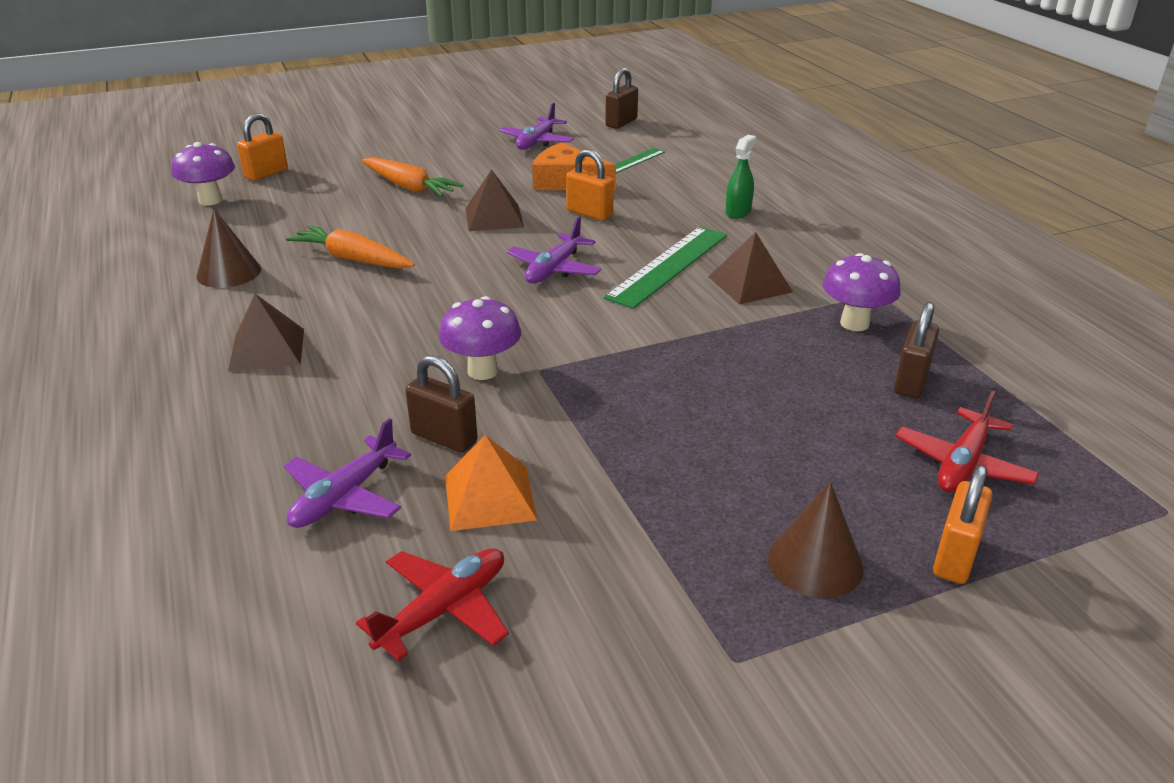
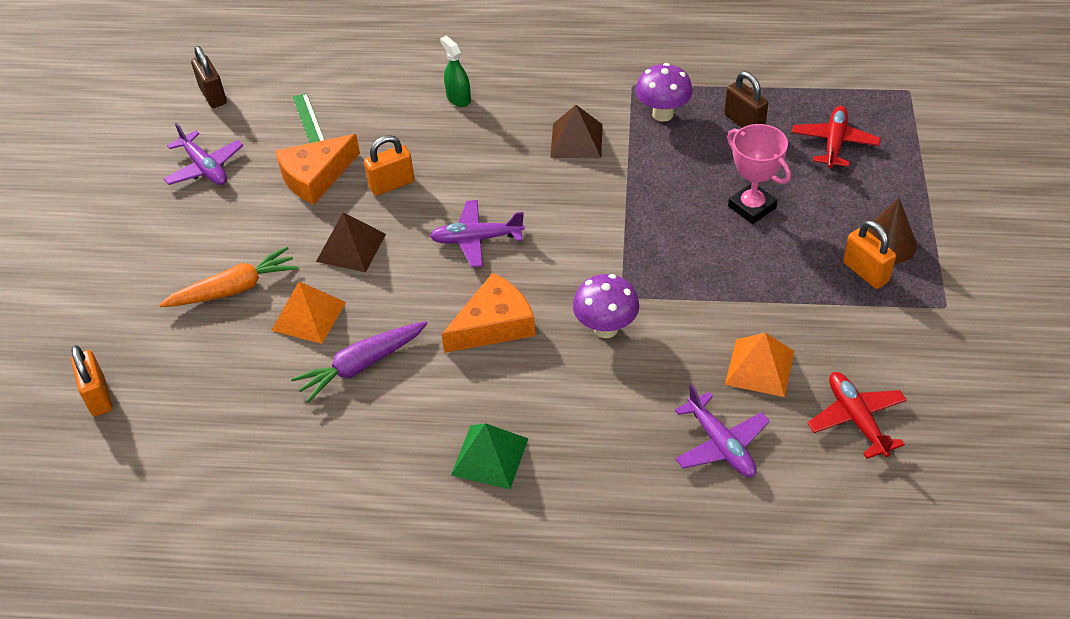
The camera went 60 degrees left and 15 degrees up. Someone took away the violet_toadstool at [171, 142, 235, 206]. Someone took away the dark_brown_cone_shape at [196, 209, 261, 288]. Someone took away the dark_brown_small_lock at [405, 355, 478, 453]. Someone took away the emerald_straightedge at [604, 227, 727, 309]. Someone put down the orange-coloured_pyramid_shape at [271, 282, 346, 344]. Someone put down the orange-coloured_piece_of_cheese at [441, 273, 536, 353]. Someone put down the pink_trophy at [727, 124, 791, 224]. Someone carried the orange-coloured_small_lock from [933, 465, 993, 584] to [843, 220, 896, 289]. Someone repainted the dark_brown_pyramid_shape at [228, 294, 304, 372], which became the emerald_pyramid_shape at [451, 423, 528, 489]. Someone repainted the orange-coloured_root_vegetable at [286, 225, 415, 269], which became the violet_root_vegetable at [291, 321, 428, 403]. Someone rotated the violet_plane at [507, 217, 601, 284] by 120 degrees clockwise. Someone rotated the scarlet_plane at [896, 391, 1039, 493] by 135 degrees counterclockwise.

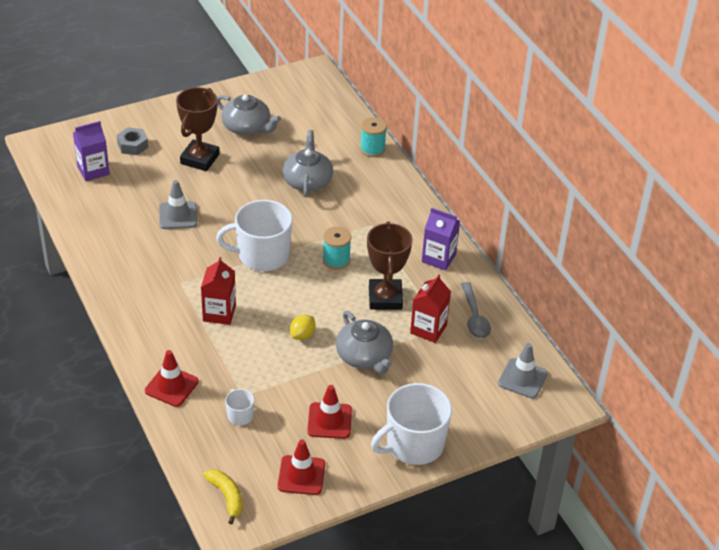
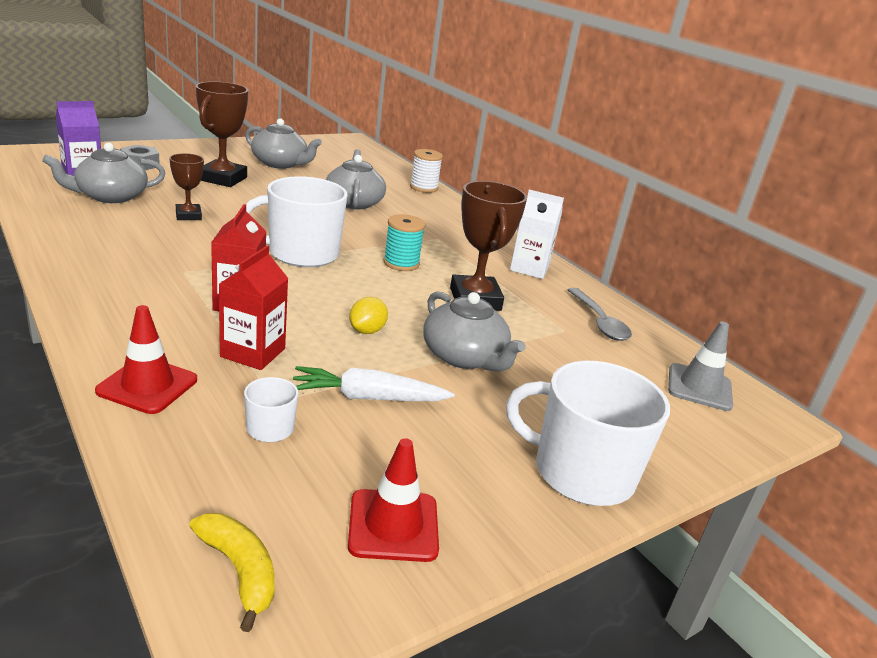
The camera went 10 degrees left and 15 degrees down. Someone took away the scarlet_traffic_cone at [307, 385, 352, 439]. Someone put down the grey_teapot at [42, 143, 165, 203]. Someone put down the snow-white_root_vegetable at [293, 366, 455, 401]. Someone carried the scarlet_carton from [410, 275, 451, 343] to [219, 246, 289, 370]. Someone swapped the grey_traffic_cone at [159, 180, 197, 229] for the dark_brown_trophy at [169, 153, 204, 220]. Someone repainted the turquoise_spool at [360, 117, 387, 157], which became the snow-white_spool at [410, 149, 443, 193]. Someone repainted the violet_carton at [422, 208, 460, 271], which became the snow-white_carton at [510, 190, 564, 279]. Someone rotated the snow-white_tea_mug at [371, 383, 452, 465] by 60 degrees clockwise.

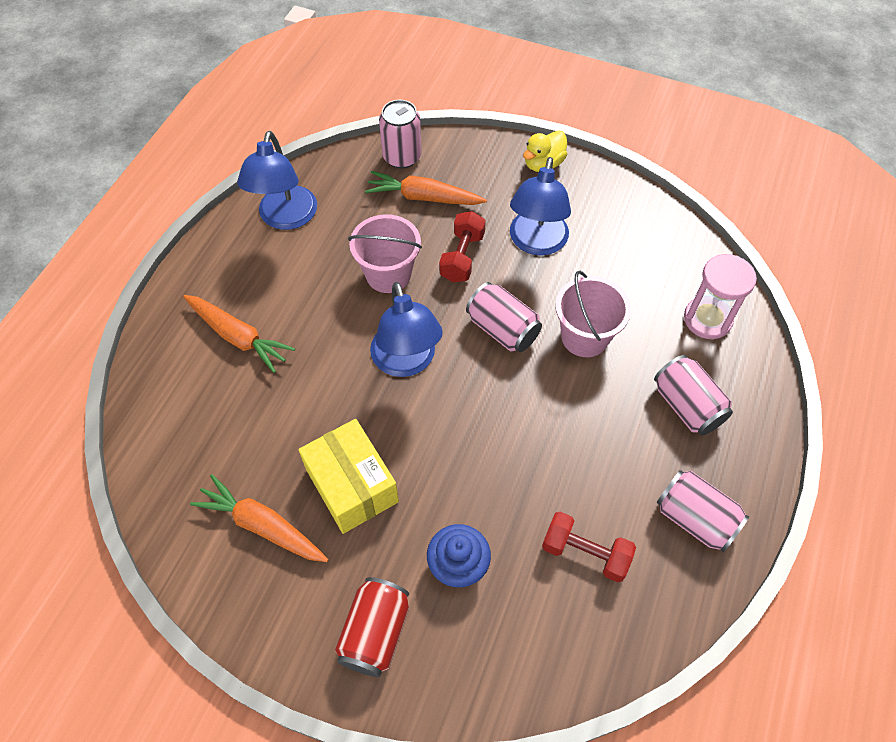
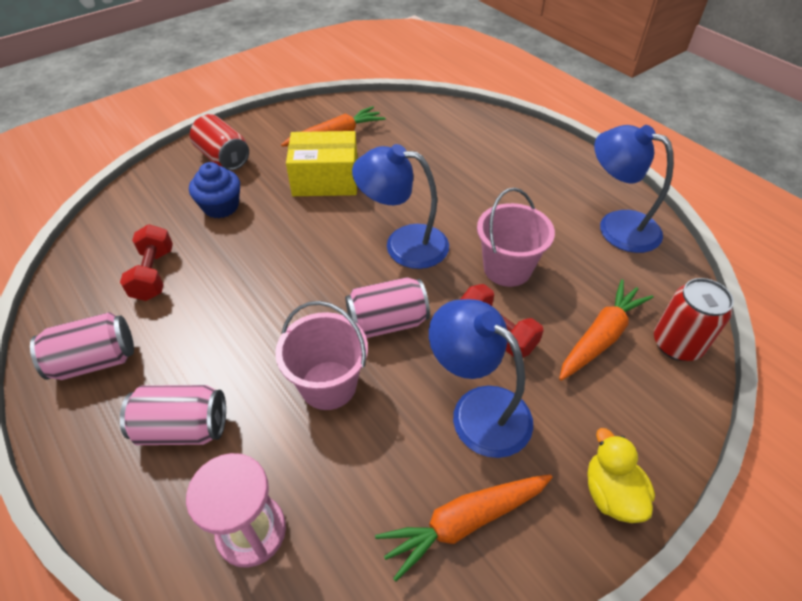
The camera went 120 degrees right and 10 degrees down. Someone carried the orange-coloured_root_vegetable from [183, 295, 295, 373] to [375, 474, 553, 581]. Someone repainted the pink_can at [379, 100, 422, 169], which became the scarlet_can at [654, 278, 734, 361]. Someone rotated the scarlet_free_weight at [542, 512, 636, 583] by 60 degrees counterclockwise.

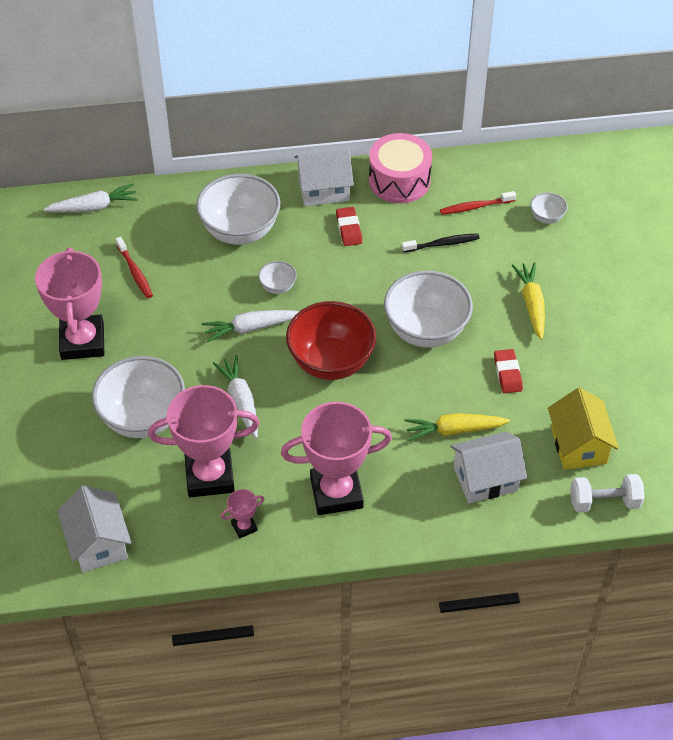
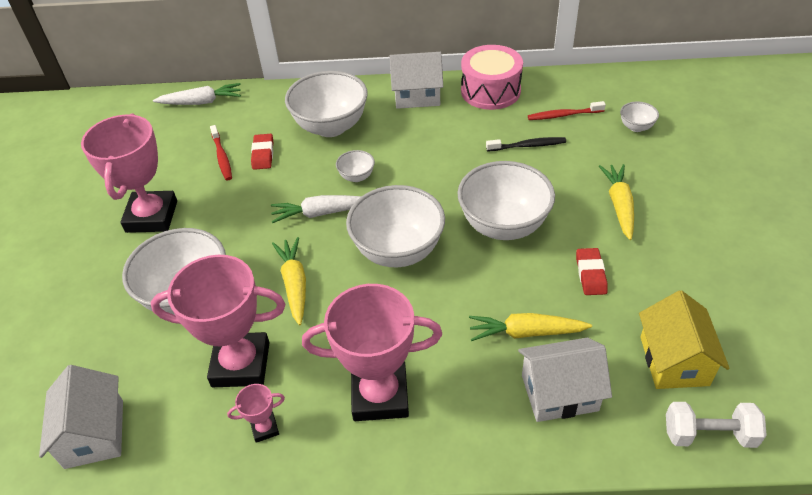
The camera went 10 degrees right and 5 degrees down. Someone carried the scarlet_pencil_eraser from [336, 207, 362, 246] to [251, 134, 273, 170]. Someone repainted the snow-white_root_vegetable at [213, 355, 258, 438], which became the golden_root_vegetable at [272, 237, 306, 325]. Someone repainted the scarlet_deep_dish at [286, 301, 376, 380], which became the snow-white_deep_dish at [346, 185, 445, 267].

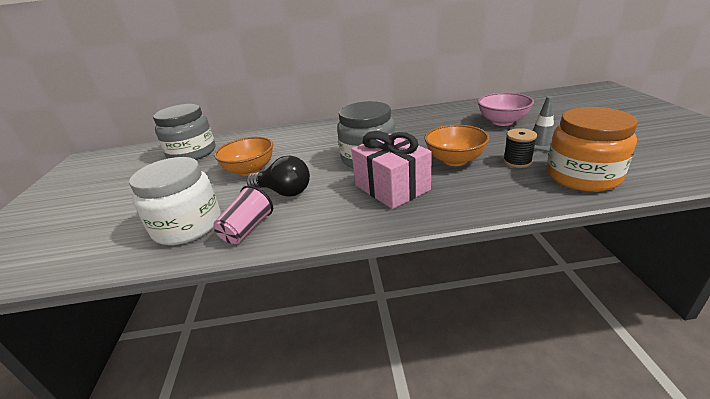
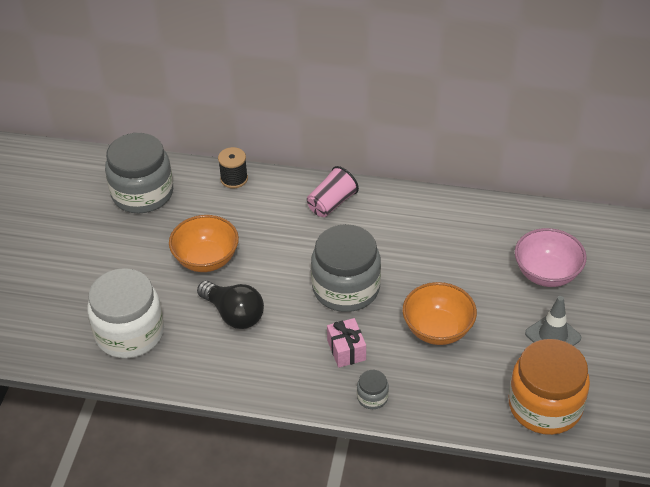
The camera went 15 degrees right and 15 degrees up. Someone put down the grey_jam_jar at [357, 370, 389, 409]. Someone carried the pink_tumbler from [213, 185, 273, 244] to [307, 166, 359, 217]. Someone carried the jet-black_spool from [503, 128, 537, 168] to [218, 147, 248, 188]. Someone scaled the pink_wrapped_gift at [351, 131, 432, 209] by 0.54.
━━━━━━━━
= Work order =
Nothing should appear in the reply except the lines from the start of the listing above through the line with "The camera went 120", repeated exactly and free of pictures.

= Exercise output =
The camera went 60 degrees left and 15 degrees up. Someone took away the violet_toadstool at [171, 142, 235, 206]. Someone took away the dark_brown_cone_shape at [196, 209, 261, 288]. Someone took away the dark_brown_small_lock at [405, 355, 478, 453]. Someone took away the emerald_straightedge at [604, 227, 727, 309]. Someone put down the orange-coloured_pyramid_shape at [271, 282, 346, 344]. Someone put down the orange-coloured_piece_of_cheese at [441, 273, 536, 353]. Someone put down the pink_trophy at [727, 124, 791, 224]. Someone carried the orange-coloured_small_lock from [933, 465, 993, 584] to [843, 220, 896, 289]. Someone repainted the dark_brown_pyramid_shape at [228, 294, 304, 372], which became the emerald_pyramid_shape at [451, 423, 528, 489]. Someone repainted the orange-coloured_root_vegetable at [286, 225, 415, 269], which became the violet_root_vegetable at [291, 321, 428, 403]. Someone rotated the violet_plane at [507, 217, 601, 284] by 120 degrees clockwise. Someone rotated the scarlet_plane at [896, 391, 1039, 493] by 135 degrees counterclockwise.

The camera went 10 degrees left and 15 degrees down. Someone took away the scarlet_traffic_cone at [307, 385, 352, 439]. Someone put down the grey_teapot at [42, 143, 165, 203]. Someone put down the snow-white_root_vegetable at [293, 366, 455, 401]. Someone carried the scarlet_carton from [410, 275, 451, 343] to [219, 246, 289, 370]. Someone swapped the grey_traffic_cone at [159, 180, 197, 229] for the dark_brown_trophy at [169, 153, 204, 220]. Someone repainted the turquoise_spool at [360, 117, 387, 157], which became the snow-white_spool at [410, 149, 443, 193]. Someone repainted the violet_carton at [422, 208, 460, 271], which became the snow-white_carton at [510, 190, 564, 279]. Someone rotated the snow-white_tea_mug at [371, 383, 452, 465] by 60 degrees clockwise.

The camera went 120 degrees right and 10 degrees down. Someone carried the orange-coloured_root_vegetable from [183, 295, 295, 373] to [375, 474, 553, 581]. Someone repainted the pink_can at [379, 100, 422, 169], which became the scarlet_can at [654, 278, 734, 361]. Someone rotated the scarlet_free_weight at [542, 512, 636, 583] by 60 degrees counterclockwise.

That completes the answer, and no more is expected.